DESCRIPTION OF THE TASK - Copy precisely the first line of the material below and every later line, stopping with the line that contains "U1: NOT CD4069 (in SIG18, out".

EXTRACTED INFORMATION -
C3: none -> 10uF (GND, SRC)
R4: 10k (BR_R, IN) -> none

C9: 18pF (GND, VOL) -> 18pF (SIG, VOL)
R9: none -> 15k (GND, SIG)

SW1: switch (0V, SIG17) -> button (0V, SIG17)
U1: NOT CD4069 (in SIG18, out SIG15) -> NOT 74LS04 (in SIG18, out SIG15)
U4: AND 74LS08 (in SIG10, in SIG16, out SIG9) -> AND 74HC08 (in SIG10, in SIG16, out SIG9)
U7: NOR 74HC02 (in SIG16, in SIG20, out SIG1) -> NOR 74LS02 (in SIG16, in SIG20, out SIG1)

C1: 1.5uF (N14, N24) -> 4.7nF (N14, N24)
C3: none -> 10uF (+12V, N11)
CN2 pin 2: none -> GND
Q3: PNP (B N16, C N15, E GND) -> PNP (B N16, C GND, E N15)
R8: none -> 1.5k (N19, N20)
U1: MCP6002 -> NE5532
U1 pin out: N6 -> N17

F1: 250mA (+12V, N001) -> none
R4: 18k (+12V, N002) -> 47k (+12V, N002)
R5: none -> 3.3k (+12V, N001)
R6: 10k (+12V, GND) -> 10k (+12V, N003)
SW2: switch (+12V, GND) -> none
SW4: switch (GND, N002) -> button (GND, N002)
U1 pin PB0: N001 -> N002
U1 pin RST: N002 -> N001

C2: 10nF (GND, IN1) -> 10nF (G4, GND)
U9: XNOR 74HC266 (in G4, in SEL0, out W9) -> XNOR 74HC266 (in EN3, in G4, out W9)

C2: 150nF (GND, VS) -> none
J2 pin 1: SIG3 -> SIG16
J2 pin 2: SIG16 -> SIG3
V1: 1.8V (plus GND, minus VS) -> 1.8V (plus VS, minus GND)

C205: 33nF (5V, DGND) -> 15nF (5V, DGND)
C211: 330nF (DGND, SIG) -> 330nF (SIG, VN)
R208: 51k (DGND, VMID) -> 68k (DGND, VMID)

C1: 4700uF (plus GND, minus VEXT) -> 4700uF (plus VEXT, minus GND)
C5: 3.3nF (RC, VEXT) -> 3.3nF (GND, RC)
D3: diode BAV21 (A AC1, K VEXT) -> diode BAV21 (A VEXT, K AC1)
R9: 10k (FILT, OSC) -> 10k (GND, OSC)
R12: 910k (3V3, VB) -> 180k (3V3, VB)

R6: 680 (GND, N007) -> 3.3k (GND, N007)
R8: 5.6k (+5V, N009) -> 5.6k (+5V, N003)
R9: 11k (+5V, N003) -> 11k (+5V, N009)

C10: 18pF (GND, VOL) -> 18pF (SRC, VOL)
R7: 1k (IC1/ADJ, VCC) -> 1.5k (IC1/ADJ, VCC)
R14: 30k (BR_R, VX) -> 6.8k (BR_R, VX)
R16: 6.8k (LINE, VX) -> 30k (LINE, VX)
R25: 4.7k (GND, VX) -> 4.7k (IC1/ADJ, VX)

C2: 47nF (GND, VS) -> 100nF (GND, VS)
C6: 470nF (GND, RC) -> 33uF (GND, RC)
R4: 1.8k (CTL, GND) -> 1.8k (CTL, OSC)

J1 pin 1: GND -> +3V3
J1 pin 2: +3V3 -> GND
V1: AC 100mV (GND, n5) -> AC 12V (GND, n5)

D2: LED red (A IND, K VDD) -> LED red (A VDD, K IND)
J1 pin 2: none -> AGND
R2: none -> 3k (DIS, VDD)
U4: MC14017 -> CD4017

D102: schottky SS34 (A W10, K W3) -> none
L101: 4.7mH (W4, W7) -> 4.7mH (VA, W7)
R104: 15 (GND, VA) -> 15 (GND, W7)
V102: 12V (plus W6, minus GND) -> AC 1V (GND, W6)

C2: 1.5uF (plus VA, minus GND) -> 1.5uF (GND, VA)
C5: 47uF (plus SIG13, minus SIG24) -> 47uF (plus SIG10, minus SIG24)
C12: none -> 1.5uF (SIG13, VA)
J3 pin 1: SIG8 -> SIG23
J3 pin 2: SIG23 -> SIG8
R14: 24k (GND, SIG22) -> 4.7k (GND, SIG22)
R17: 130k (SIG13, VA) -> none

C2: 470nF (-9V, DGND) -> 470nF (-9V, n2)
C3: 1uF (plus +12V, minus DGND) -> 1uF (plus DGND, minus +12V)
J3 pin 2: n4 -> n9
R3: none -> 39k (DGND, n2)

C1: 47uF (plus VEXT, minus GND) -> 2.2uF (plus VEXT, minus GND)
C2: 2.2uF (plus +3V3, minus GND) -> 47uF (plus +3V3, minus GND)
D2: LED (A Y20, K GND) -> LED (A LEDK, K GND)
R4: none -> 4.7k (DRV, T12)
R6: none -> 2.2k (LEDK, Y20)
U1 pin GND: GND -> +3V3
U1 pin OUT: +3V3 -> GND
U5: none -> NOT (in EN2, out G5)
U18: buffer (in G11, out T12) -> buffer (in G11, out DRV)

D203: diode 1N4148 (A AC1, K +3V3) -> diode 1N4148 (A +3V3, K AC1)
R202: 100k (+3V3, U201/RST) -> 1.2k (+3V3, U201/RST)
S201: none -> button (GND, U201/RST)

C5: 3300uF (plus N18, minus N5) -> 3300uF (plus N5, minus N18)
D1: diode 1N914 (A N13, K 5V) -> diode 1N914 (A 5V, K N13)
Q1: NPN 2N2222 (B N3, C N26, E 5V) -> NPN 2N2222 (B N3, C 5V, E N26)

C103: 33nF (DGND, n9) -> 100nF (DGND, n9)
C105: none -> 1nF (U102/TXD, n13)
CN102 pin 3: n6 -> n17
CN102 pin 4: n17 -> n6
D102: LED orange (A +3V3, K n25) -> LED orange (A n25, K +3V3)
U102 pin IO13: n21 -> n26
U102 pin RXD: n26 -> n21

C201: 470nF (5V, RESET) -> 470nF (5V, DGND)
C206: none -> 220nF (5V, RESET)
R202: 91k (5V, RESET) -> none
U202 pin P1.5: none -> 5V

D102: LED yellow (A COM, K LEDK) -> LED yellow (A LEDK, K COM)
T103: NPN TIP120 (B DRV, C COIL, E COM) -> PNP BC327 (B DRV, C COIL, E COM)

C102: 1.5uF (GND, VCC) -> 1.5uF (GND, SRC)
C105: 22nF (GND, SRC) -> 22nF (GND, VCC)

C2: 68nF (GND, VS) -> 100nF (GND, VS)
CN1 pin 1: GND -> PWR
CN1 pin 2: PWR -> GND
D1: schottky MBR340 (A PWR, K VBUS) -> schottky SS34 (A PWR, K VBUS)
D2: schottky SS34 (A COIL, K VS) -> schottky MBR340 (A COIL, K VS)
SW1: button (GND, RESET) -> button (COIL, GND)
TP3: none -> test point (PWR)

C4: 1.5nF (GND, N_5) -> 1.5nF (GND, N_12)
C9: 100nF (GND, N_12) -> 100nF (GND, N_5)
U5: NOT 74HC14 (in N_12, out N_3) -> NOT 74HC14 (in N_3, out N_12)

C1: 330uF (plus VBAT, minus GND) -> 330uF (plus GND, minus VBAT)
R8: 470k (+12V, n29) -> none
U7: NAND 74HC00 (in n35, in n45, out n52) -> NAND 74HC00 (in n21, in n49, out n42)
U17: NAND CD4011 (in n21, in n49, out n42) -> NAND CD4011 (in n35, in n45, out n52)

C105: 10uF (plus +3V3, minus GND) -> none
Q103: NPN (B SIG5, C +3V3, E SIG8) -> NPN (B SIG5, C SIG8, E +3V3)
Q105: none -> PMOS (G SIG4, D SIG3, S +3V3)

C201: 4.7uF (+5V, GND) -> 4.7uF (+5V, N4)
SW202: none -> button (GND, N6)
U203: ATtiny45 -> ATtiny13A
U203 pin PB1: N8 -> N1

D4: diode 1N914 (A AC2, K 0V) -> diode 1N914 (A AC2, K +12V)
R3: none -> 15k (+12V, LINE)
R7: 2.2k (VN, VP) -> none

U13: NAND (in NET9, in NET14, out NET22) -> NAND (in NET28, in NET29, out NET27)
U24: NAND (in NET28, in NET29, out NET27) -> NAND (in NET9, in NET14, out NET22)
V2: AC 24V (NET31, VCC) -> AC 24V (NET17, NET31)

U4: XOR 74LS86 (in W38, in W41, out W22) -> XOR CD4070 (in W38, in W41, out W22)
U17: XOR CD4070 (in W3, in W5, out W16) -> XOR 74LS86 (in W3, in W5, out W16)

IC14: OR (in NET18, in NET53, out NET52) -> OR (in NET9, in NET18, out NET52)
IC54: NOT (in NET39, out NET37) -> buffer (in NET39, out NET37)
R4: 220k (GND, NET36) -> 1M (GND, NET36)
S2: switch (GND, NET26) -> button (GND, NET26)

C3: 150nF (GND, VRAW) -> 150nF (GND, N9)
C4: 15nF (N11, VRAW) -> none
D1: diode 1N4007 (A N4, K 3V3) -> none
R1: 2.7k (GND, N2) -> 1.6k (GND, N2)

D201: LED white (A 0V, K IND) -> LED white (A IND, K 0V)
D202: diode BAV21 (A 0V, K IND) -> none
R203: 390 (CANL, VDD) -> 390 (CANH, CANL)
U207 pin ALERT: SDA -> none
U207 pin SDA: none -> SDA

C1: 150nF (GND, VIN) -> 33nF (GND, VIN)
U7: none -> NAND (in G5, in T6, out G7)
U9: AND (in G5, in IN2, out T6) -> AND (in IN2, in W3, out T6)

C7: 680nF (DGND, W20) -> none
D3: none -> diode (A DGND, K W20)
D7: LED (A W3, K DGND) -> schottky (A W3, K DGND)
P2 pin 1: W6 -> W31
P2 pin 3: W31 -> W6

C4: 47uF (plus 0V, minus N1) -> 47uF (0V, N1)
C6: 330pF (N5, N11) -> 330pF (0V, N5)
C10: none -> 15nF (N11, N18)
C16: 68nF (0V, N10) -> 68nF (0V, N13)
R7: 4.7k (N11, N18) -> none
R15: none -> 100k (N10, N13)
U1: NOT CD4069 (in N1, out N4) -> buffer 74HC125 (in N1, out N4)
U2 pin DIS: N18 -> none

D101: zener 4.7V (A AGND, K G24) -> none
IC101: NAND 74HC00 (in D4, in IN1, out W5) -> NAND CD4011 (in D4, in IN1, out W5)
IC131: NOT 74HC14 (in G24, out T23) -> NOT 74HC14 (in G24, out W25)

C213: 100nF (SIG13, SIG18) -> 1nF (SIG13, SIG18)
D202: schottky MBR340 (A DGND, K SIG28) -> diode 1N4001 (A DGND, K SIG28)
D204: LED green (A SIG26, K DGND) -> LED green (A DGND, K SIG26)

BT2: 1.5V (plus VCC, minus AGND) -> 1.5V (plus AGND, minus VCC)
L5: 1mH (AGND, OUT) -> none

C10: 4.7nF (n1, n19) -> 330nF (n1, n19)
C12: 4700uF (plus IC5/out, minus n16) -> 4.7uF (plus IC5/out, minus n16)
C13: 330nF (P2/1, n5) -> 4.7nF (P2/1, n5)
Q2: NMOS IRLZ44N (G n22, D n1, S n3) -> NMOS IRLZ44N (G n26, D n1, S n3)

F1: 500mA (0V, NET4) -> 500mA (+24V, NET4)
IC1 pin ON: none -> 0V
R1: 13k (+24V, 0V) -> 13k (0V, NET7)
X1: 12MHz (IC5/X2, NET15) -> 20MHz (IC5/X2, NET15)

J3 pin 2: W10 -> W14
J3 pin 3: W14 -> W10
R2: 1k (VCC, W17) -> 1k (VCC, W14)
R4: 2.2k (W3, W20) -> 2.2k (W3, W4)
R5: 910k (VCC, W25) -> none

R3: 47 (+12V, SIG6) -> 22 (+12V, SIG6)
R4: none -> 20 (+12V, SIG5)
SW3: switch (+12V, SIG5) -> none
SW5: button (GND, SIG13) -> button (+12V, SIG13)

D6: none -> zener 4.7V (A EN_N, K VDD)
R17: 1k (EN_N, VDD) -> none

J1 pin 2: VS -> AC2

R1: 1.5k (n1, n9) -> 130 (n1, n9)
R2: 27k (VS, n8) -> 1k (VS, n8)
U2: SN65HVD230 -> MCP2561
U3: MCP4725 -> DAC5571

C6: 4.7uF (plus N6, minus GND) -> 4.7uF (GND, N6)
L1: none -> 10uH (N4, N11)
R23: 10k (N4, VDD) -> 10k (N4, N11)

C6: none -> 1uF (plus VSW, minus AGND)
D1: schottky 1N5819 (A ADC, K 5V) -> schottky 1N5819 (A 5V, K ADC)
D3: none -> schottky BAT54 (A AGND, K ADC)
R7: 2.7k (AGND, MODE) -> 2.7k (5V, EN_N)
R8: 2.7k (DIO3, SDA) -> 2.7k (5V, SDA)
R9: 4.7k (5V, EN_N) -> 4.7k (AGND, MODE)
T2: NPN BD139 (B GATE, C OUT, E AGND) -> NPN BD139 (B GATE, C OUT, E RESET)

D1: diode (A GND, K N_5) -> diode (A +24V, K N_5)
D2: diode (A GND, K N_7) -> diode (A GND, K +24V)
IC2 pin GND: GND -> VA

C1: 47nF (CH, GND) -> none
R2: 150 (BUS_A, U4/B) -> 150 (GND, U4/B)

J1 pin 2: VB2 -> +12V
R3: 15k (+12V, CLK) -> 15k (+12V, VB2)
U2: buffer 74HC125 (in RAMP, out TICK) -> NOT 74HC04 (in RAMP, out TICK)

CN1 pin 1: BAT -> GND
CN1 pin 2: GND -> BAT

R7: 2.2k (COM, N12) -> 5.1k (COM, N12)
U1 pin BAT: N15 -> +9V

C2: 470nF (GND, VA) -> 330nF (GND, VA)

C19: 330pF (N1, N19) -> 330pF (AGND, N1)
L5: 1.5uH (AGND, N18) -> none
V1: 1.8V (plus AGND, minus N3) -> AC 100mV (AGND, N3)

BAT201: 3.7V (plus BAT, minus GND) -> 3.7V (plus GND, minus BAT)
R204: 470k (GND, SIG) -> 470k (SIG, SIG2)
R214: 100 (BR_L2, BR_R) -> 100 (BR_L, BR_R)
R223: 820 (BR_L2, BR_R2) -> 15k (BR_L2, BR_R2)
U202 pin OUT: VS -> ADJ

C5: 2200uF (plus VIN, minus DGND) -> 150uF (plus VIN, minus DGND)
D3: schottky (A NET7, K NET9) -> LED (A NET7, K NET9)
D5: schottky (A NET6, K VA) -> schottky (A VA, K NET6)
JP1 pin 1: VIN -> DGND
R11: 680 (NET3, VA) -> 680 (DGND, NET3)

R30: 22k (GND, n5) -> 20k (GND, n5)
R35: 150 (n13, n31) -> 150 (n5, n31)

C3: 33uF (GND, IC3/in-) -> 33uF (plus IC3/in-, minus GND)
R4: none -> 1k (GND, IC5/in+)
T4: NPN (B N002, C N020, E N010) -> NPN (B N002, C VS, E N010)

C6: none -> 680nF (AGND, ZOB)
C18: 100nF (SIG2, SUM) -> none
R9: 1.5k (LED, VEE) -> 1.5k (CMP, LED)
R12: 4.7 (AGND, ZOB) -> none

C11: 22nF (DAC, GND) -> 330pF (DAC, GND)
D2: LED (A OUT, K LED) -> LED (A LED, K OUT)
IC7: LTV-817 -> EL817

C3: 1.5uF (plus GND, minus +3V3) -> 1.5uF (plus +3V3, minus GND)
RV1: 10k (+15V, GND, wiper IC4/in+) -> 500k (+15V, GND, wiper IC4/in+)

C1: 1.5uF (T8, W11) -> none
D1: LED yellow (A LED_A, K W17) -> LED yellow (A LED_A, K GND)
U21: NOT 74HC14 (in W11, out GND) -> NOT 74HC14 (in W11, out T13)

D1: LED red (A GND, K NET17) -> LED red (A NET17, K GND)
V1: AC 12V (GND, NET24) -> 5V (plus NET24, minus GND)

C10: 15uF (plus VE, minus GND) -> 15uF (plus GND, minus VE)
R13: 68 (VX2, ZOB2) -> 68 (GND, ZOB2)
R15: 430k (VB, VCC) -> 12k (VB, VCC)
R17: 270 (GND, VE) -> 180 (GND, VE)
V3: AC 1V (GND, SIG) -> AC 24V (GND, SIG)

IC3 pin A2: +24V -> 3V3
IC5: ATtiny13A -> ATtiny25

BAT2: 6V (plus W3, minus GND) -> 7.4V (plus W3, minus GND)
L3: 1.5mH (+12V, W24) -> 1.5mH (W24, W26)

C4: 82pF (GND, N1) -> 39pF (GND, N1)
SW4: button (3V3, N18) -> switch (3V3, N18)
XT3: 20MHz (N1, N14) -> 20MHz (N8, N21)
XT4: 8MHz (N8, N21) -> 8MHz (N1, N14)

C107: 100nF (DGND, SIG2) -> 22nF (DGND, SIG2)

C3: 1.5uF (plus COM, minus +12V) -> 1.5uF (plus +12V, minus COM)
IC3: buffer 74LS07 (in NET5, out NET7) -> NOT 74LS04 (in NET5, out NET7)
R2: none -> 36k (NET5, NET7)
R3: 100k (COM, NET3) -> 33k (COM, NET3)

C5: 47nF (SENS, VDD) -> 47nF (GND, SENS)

FINISHED EXERCISE -
C3: none -> 10uF (GND, SRC)
R4: 10k (BR_R, IN) -> none

C9: 18pF (GND, VOL) -> 18pF (SIG, VOL)
R9: none -> 15k (GND, SIG)

SW1: switch (0V, SIG17) -> button (0V, SIG17)
U1: NOT CD4069 (in SIG18, out SIG15) -> NOT 74LS04 (in SIG18, out SIG15)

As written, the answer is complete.